_RECORD SET:_
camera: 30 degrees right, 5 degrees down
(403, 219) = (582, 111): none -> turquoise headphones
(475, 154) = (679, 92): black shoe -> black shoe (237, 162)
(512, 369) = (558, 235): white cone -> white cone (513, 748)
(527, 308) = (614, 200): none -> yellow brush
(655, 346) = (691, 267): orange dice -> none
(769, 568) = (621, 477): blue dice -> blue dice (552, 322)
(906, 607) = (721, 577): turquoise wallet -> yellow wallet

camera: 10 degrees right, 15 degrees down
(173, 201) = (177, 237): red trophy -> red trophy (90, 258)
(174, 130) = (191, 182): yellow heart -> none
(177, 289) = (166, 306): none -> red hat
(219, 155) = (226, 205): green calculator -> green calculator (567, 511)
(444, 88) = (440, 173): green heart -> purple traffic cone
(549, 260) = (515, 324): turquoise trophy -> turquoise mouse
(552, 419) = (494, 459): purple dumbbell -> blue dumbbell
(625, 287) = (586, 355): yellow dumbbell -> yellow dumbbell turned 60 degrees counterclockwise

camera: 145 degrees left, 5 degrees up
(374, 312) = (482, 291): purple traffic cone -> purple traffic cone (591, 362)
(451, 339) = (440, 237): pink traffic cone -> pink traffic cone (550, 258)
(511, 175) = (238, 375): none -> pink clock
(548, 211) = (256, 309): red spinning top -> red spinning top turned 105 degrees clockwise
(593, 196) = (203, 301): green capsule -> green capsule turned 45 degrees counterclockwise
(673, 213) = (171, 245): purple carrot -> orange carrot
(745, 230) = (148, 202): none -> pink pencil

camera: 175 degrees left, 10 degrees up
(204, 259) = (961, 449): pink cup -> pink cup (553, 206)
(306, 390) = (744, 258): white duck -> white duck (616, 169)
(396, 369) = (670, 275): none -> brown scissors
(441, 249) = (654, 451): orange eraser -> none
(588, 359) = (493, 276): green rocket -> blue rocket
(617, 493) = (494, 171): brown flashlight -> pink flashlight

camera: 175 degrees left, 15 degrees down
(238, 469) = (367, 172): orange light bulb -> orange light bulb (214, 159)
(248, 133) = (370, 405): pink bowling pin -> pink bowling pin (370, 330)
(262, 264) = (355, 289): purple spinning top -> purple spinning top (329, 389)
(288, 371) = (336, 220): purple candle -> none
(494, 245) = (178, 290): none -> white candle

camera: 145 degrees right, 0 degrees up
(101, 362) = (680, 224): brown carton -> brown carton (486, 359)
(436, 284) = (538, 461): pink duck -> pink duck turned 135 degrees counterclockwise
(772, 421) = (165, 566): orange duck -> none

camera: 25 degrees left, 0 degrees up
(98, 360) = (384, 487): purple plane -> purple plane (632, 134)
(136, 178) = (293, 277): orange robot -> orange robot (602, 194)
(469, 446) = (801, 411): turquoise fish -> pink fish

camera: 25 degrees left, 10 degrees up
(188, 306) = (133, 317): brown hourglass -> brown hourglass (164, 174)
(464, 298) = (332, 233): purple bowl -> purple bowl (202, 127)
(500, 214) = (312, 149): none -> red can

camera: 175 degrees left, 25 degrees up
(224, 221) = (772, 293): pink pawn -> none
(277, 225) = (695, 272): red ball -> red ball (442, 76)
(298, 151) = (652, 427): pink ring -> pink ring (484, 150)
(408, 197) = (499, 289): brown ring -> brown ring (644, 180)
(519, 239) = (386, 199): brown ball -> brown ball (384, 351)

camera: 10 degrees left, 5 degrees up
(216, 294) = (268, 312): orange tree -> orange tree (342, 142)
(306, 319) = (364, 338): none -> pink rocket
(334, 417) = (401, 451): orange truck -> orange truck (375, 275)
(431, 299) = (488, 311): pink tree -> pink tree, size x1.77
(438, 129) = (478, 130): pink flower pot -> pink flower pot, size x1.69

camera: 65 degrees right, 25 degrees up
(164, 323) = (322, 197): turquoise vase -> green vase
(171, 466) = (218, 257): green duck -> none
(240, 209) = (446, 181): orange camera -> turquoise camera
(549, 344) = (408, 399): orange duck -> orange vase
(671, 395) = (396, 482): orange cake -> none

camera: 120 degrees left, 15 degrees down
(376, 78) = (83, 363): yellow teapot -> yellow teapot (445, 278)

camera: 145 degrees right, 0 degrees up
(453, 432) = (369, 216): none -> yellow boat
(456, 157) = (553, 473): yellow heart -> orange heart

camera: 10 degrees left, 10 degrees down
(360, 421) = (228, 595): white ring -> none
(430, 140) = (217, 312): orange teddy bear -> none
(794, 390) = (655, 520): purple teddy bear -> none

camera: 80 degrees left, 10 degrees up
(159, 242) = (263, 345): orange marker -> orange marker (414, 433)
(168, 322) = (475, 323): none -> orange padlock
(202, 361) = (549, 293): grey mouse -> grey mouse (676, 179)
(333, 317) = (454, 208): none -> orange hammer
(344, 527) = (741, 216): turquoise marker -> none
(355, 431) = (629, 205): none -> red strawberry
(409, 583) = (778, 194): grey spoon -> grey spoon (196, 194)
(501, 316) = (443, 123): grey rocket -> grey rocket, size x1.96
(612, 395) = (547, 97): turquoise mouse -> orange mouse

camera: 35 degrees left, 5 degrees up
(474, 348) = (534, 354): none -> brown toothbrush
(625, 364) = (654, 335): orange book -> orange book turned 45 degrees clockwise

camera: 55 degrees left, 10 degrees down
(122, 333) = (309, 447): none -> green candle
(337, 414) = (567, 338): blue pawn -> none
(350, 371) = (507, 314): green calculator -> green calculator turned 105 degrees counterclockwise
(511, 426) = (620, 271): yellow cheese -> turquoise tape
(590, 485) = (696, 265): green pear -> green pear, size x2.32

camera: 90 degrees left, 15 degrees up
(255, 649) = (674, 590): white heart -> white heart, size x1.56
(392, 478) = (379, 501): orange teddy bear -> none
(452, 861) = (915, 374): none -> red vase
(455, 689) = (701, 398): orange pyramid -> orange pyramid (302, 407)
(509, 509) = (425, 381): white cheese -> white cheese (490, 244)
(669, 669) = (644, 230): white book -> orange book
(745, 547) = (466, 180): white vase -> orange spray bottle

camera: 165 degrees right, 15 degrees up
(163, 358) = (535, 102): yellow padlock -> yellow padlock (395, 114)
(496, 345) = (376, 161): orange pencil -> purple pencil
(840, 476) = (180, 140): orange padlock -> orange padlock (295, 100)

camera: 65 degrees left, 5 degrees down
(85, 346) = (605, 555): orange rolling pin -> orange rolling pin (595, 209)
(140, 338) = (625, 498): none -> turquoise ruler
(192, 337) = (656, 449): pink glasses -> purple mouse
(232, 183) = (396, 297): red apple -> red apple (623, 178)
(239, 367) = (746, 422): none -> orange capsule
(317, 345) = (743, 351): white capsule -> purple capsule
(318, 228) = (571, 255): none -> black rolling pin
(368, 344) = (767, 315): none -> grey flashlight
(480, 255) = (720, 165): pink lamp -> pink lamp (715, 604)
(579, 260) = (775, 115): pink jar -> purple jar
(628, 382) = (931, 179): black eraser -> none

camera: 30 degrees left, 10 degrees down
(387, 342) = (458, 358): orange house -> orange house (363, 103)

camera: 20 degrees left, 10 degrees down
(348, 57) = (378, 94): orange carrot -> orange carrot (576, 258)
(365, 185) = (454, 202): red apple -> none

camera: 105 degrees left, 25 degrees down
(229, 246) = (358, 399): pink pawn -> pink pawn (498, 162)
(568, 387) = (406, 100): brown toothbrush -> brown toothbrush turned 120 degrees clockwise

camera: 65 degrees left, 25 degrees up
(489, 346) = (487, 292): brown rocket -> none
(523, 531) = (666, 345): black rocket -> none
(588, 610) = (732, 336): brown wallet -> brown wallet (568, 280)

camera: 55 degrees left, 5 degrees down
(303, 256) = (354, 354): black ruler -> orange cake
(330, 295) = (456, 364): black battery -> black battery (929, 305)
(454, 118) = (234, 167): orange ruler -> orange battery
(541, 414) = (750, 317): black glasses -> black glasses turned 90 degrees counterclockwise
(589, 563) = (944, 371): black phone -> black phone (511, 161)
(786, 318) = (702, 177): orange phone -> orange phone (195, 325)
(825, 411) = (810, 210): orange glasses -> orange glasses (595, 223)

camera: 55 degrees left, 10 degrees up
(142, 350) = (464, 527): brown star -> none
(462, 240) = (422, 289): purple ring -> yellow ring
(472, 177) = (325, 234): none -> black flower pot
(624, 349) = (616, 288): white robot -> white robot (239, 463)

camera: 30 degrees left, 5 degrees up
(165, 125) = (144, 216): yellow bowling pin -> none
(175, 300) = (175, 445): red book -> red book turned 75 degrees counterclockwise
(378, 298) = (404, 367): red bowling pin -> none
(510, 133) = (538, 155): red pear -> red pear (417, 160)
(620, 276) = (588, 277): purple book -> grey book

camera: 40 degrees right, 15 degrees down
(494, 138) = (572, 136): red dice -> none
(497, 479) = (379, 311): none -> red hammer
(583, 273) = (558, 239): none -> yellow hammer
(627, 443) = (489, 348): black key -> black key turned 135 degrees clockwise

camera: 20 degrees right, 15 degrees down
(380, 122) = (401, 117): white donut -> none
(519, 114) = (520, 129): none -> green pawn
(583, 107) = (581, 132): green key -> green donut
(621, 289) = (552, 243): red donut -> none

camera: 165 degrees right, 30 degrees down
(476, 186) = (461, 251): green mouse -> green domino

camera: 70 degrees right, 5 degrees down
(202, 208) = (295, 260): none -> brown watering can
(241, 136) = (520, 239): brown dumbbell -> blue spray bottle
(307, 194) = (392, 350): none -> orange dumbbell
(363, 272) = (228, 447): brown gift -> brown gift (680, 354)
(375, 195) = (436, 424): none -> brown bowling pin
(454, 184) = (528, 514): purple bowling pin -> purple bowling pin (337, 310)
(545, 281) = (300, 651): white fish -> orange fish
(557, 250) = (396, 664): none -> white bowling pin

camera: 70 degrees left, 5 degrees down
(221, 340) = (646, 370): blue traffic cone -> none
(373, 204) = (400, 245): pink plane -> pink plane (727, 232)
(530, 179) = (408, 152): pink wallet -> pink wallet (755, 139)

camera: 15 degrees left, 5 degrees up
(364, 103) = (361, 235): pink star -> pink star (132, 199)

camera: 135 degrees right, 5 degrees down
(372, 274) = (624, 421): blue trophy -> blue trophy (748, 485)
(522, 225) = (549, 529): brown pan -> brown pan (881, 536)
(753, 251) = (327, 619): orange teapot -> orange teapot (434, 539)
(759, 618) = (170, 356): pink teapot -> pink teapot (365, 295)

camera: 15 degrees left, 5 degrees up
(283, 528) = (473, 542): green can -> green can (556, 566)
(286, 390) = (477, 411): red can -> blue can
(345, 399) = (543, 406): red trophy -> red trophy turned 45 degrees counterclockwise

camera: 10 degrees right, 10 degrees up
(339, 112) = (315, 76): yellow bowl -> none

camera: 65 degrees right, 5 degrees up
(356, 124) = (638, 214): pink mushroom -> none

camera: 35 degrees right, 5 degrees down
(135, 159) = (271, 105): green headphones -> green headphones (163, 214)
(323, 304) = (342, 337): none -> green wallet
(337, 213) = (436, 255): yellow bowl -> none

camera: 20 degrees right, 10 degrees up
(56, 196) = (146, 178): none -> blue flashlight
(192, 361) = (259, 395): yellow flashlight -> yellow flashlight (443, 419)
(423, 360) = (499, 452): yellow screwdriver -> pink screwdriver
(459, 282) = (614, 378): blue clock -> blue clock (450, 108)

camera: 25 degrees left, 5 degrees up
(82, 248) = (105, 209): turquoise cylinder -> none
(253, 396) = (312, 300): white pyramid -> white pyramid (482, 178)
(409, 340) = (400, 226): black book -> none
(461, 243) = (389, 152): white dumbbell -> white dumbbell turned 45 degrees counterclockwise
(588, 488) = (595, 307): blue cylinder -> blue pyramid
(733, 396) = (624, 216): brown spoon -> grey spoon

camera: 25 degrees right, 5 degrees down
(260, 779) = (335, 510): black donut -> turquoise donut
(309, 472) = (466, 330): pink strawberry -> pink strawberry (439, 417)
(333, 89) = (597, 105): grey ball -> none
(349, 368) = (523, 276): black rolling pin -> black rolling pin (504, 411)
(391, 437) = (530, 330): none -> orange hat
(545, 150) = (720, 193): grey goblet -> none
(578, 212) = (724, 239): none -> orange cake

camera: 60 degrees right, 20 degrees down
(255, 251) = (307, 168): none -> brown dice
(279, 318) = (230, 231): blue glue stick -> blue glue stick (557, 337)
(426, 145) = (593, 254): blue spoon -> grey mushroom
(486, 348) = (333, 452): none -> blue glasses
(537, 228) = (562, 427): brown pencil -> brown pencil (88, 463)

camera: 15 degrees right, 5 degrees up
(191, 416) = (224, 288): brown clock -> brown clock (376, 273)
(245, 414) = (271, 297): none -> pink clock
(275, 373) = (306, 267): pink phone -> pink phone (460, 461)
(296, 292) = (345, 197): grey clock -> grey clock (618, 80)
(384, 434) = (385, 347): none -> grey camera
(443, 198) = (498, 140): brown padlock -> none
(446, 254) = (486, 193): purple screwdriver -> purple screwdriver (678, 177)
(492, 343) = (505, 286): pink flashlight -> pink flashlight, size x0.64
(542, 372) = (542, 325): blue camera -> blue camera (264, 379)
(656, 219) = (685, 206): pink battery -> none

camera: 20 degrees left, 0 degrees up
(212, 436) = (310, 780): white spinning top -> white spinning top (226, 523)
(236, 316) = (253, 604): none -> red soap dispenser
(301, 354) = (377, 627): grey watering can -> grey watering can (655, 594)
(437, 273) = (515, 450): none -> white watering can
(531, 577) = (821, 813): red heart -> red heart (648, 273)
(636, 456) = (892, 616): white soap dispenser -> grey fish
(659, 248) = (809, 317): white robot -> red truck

_EXERCISE REQUIREMENTS:_ Only one stretch of the entries above is wanted: the lines from the one containing "(334, 417) = (401, 451): orange" through the one containing "(168, 322) = (475, 323): none". Please reproduce it exactly.

_SOLVED EXERCISE:_
(334, 417) = (401, 451): orange truck -> orange truck (375, 275)
(431, 299) = (488, 311): pink tree -> pink tree, size x1.77
(438, 129) = (478, 130): pink flower pot -> pink flower pot, size x1.69

camera: 65 degrees right, 25 degrees up
(164, 323) = (322, 197): turquoise vase -> green vase
(171, 466) = (218, 257): green duck -> none
(240, 209) = (446, 181): orange camera -> turquoise camera
(549, 344) = (408, 399): orange duck -> orange vase
(671, 395) = (396, 482): orange cake -> none

camera: 120 degrees left, 15 degrees down
(376, 78) = (83, 363): yellow teapot -> yellow teapot (445, 278)

camera: 145 degrees right, 0 degrees up
(453, 432) = (369, 216): none -> yellow boat
(456, 157) = (553, 473): yellow heart -> orange heart

camera: 10 degrees left, 10 degrees down
(360, 421) = (228, 595): white ring -> none
(430, 140) = (217, 312): orange teddy bear -> none
(794, 390) = (655, 520): purple teddy bear -> none

camera: 80 degrees left, 10 degrees up
(159, 242) = (263, 345): orange marker -> orange marker (414, 433)
(168, 322) = (475, 323): none -> orange padlock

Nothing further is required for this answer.